### What you are asked to do
In the listing below, pick out lines with "stick".

### Information
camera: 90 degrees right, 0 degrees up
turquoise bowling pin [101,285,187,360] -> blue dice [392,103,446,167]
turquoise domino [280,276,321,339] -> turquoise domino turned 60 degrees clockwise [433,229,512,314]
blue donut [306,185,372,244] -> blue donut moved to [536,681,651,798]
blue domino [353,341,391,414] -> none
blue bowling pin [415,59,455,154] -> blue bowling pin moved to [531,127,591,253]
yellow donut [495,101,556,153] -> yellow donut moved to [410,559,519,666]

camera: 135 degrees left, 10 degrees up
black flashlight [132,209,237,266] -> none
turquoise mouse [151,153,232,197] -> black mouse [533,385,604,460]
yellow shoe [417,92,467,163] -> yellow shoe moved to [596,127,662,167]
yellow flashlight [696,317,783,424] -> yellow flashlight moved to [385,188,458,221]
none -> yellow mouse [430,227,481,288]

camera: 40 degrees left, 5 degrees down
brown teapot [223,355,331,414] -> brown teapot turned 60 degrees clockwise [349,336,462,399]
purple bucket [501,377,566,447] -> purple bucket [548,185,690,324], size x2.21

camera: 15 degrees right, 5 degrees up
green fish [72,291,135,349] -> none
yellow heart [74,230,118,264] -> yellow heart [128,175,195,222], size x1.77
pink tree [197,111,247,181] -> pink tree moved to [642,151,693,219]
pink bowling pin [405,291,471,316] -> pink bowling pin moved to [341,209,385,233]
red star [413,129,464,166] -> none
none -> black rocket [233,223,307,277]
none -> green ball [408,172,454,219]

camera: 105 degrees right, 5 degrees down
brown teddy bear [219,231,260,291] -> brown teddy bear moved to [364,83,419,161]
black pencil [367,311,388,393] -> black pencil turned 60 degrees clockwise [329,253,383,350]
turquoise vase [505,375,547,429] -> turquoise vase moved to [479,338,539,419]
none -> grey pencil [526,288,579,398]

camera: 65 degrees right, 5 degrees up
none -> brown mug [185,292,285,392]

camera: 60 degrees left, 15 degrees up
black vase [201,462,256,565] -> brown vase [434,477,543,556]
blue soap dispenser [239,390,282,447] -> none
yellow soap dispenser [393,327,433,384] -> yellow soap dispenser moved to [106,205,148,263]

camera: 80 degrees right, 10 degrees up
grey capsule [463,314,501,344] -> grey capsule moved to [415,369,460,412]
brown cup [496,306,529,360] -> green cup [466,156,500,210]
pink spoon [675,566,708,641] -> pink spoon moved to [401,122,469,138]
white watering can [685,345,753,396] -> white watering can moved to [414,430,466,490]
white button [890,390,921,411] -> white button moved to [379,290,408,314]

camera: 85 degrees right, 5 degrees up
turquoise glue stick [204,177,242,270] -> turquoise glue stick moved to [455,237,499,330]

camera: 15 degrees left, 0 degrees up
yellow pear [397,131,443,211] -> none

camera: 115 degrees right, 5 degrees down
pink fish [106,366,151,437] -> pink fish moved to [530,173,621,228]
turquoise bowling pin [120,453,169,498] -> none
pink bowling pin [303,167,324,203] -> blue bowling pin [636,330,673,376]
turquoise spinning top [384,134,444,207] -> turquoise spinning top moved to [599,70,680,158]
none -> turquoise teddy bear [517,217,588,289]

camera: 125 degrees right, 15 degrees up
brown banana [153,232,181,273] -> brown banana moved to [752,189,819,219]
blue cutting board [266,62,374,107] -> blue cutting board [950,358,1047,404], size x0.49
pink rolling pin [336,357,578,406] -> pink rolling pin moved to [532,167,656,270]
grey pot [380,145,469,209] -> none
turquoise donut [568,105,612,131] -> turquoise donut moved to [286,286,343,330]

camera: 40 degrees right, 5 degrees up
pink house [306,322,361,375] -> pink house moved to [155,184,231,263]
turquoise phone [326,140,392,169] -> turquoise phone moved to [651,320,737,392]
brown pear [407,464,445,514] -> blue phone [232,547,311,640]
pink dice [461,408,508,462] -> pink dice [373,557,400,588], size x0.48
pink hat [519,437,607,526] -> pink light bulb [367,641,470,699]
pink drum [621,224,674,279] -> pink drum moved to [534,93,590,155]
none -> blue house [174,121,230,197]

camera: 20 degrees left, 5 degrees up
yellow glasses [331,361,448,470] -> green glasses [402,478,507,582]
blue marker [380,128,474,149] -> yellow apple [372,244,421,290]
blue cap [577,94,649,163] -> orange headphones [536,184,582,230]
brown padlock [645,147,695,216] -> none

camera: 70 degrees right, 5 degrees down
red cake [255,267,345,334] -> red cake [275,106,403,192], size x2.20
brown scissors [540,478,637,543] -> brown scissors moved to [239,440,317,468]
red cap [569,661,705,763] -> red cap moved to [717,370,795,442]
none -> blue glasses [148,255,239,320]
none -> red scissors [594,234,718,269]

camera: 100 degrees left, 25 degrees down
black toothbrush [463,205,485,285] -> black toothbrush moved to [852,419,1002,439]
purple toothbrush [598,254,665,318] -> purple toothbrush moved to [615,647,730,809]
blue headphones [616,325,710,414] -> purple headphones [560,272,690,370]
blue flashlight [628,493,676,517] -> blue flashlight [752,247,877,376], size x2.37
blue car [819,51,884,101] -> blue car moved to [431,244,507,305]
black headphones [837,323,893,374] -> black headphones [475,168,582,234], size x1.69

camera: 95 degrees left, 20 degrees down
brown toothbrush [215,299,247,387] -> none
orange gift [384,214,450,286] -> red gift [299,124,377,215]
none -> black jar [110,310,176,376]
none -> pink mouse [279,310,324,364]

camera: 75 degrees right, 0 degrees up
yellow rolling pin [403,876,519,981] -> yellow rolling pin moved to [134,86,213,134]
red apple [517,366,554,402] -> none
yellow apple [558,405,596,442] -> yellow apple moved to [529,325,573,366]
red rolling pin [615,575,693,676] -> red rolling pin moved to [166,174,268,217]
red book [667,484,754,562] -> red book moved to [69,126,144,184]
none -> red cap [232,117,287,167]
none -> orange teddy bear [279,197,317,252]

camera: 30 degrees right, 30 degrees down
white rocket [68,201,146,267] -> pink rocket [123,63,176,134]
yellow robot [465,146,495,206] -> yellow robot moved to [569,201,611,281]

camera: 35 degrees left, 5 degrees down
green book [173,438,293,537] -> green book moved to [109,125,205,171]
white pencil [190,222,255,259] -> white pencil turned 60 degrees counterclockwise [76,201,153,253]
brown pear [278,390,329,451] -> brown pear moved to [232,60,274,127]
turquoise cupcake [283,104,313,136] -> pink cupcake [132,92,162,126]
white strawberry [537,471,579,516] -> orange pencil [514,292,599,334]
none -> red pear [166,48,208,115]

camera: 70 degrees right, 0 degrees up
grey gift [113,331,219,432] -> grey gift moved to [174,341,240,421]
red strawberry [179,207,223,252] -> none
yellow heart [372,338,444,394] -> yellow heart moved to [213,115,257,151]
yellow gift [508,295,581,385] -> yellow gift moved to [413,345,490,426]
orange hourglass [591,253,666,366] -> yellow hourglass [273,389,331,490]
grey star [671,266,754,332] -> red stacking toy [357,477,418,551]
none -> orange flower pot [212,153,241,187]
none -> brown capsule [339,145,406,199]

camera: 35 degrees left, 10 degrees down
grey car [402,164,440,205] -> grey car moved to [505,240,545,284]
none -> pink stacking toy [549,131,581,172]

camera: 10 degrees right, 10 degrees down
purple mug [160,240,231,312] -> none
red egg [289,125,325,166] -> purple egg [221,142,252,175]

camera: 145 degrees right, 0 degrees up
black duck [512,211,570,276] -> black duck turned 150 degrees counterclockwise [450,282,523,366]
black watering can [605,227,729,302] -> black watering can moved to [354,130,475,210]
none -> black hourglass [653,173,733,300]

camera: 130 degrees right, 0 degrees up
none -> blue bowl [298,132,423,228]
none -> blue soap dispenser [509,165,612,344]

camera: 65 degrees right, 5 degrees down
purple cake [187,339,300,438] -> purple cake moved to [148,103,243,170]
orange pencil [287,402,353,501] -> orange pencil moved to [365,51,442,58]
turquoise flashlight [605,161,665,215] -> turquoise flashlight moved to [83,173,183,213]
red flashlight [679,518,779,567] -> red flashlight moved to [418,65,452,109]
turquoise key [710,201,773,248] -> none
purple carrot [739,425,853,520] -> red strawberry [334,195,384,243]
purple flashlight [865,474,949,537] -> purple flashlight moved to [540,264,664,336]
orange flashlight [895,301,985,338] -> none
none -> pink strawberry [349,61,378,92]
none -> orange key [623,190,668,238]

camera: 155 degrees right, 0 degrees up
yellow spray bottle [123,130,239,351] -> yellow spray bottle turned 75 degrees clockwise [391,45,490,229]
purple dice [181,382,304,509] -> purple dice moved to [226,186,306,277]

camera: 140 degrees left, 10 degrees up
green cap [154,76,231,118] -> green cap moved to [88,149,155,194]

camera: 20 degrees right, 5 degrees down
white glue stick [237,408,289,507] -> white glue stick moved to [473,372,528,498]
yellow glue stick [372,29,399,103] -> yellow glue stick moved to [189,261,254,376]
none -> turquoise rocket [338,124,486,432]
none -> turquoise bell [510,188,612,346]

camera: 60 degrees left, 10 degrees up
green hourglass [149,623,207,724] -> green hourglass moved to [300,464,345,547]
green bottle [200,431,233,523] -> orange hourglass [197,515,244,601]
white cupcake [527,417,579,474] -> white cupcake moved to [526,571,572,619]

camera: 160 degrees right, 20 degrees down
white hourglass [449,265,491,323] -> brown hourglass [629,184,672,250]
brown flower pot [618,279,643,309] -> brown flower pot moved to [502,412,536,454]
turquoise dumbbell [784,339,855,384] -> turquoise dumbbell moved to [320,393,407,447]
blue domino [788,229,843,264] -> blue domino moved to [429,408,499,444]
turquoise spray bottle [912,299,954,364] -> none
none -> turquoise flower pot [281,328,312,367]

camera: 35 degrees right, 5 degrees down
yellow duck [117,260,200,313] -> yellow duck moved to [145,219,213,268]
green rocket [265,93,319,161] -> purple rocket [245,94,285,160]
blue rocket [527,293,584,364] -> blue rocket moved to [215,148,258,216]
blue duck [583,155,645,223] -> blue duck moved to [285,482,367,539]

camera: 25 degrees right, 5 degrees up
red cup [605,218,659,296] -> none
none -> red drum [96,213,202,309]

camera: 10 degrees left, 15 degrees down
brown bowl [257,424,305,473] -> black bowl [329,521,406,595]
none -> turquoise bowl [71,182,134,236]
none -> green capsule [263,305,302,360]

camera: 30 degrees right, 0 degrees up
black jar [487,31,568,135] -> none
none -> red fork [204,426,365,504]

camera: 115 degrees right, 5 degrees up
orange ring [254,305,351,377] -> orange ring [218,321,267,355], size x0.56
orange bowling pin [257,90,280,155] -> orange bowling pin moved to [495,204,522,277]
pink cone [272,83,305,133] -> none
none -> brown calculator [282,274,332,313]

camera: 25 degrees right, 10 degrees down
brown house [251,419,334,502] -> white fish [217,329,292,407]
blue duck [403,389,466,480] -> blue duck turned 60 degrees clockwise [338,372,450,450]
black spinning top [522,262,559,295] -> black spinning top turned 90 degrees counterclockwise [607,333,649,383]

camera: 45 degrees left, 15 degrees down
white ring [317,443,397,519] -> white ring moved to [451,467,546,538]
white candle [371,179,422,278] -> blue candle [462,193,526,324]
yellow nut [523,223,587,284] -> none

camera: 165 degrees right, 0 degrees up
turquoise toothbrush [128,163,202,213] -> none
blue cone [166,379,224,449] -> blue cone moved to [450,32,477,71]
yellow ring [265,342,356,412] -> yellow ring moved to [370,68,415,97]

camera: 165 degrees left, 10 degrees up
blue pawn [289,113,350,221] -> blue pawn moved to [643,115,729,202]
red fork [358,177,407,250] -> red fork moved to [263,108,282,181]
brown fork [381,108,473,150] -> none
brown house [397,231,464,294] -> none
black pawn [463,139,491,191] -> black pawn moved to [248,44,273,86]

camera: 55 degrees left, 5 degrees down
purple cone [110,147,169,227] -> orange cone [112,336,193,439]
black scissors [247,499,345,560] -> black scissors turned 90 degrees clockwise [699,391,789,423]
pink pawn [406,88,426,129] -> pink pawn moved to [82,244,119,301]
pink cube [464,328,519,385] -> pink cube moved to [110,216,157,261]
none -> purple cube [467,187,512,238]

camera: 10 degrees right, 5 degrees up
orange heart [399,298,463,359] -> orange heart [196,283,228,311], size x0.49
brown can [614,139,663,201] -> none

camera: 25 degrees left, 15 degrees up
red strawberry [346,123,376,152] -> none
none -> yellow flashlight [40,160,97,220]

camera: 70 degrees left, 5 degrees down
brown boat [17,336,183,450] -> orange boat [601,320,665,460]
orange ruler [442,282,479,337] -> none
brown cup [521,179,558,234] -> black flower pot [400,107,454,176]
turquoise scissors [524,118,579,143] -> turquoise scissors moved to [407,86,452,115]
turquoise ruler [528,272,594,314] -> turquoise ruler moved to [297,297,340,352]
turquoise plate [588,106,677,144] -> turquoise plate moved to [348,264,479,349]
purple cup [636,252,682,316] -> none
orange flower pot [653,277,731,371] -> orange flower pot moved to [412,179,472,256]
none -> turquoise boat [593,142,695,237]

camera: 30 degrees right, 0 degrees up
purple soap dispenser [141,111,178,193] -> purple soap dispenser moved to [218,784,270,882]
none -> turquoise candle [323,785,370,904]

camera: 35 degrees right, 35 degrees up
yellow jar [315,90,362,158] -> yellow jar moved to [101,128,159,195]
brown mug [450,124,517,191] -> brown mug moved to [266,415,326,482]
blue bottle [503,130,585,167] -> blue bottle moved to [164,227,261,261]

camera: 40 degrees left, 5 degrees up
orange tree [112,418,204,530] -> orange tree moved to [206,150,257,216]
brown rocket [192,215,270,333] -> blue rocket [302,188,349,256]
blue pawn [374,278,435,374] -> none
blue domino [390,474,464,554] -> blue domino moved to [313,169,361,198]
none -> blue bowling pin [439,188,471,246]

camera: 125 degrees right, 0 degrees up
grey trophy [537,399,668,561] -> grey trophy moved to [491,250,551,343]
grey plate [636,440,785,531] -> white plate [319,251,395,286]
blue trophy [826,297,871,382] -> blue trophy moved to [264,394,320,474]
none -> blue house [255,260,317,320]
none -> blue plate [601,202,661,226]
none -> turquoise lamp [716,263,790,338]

### Result
turquoise glue stick [204,177,242,270] -> turquoise glue stick moved to [455,237,499,330]
white glue stick [237,408,289,507] -> white glue stick moved to [473,372,528,498]
yellow glue stick [372,29,399,103] -> yellow glue stick moved to [189,261,254,376]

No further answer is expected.